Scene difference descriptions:
————
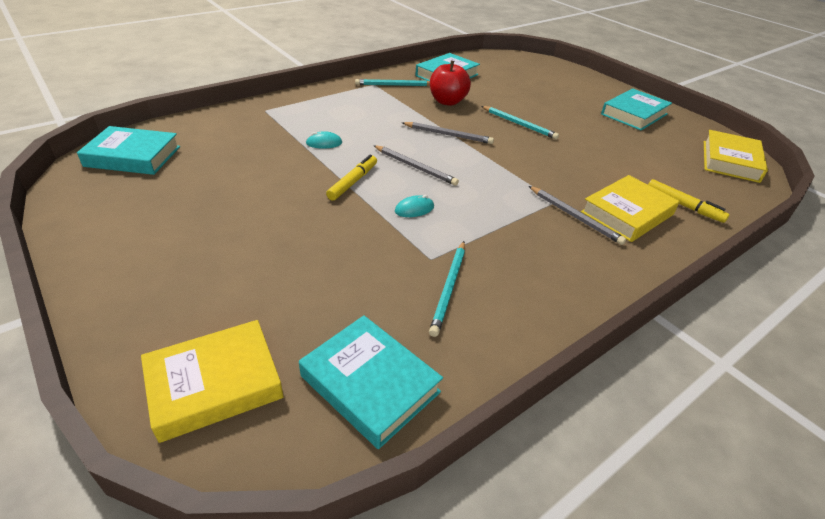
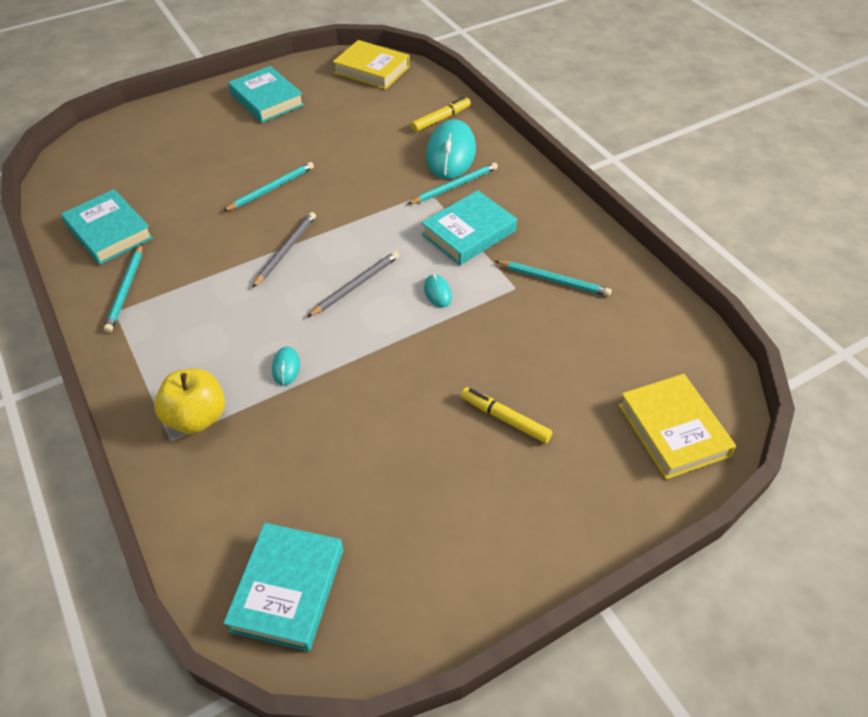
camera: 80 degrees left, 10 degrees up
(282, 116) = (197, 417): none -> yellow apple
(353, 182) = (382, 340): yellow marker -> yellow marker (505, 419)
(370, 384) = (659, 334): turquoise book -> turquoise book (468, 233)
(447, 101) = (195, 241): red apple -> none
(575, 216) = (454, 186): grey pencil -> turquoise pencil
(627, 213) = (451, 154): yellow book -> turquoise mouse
————
> **EXERCISE**
All the lines above must be written out exactly, without a single picture.

> **ANSWER TO THIS EXERCISE**
camera: 80 degrees left, 10 degrees up
(282, 116) = (197, 417): none -> yellow apple
(353, 182) = (382, 340): yellow marker -> yellow marker (505, 419)
(370, 384) = (659, 334): turquoise book -> turquoise book (468, 233)
(447, 101) = (195, 241): red apple -> none
(575, 216) = (454, 186): grey pencil -> turquoise pencil
(627, 213) = (451, 154): yellow book -> turquoise mouse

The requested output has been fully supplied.